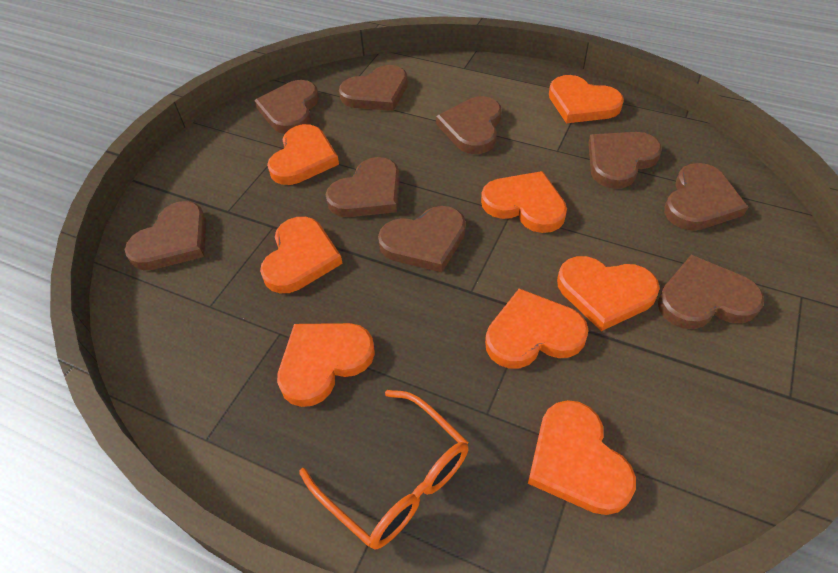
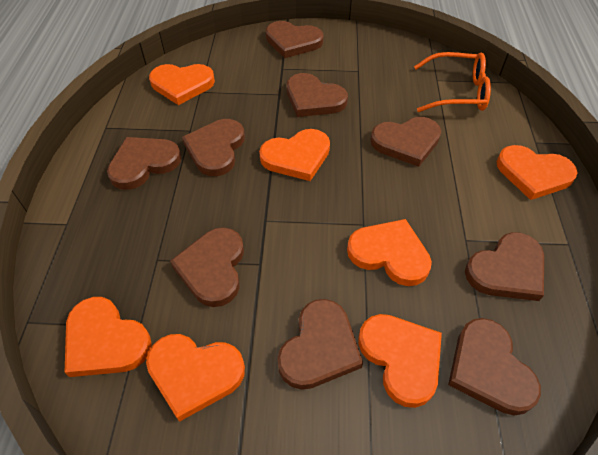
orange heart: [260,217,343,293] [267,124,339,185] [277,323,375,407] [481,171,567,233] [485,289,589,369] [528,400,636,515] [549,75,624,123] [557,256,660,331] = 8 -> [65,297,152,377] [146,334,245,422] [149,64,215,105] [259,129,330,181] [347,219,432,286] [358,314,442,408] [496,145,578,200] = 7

--

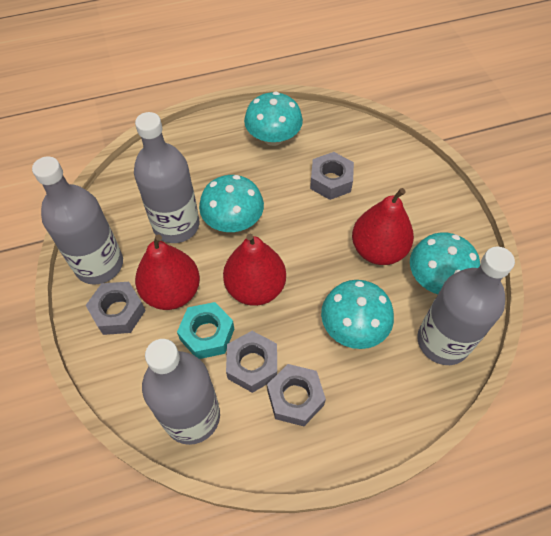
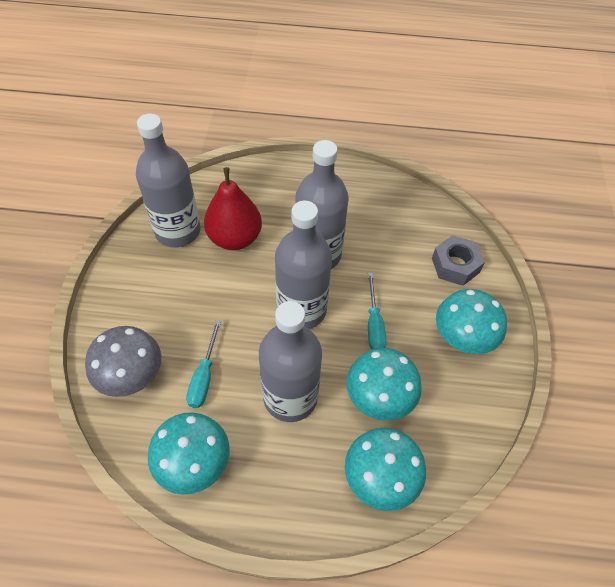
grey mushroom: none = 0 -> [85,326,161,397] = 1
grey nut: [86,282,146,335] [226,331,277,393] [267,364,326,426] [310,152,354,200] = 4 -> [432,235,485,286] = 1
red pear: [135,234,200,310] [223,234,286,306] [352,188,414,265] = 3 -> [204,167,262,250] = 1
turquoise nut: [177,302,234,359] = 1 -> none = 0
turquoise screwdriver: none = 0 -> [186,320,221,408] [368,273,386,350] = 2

==

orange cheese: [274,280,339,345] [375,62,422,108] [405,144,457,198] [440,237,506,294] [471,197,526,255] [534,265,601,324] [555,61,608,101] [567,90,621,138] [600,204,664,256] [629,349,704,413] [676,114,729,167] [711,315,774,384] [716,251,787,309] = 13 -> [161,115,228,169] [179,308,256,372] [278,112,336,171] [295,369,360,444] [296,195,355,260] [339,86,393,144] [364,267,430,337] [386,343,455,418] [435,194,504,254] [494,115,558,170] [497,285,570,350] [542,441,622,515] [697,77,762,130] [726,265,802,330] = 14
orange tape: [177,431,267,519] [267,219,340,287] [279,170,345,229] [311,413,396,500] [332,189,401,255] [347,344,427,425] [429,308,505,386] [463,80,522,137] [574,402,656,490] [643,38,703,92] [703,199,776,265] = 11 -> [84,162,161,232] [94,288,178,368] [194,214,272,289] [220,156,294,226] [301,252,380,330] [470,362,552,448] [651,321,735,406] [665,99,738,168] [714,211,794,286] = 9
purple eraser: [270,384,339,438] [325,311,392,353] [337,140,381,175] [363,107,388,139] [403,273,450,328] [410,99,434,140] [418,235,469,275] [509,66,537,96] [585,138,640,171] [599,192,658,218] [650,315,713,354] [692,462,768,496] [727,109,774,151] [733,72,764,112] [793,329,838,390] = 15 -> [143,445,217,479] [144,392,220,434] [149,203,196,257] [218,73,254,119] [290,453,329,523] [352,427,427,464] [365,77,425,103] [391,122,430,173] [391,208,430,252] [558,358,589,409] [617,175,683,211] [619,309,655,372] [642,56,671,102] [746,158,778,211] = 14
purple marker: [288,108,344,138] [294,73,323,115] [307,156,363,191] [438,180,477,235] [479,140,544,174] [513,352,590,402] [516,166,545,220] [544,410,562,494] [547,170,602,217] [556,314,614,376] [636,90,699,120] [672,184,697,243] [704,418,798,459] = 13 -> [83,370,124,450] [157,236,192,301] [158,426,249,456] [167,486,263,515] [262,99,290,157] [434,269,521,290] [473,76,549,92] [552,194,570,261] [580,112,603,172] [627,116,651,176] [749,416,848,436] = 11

What is needed
Could you write out, exactly as they stand, only the lines above that begin at the line with "red pear: [135,234,200,310]" and stop after the line with "turquoise screwdriver: none"?

Response area
red pear: [135,234,200,310] [223,234,286,306] [352,188,414,265] = 3 -> [204,167,262,250] = 1
turquoise nut: [177,302,234,359] = 1 -> none = 0
turquoise screwdriver: none = 0 -> [186,320,221,408] [368,273,386,350] = 2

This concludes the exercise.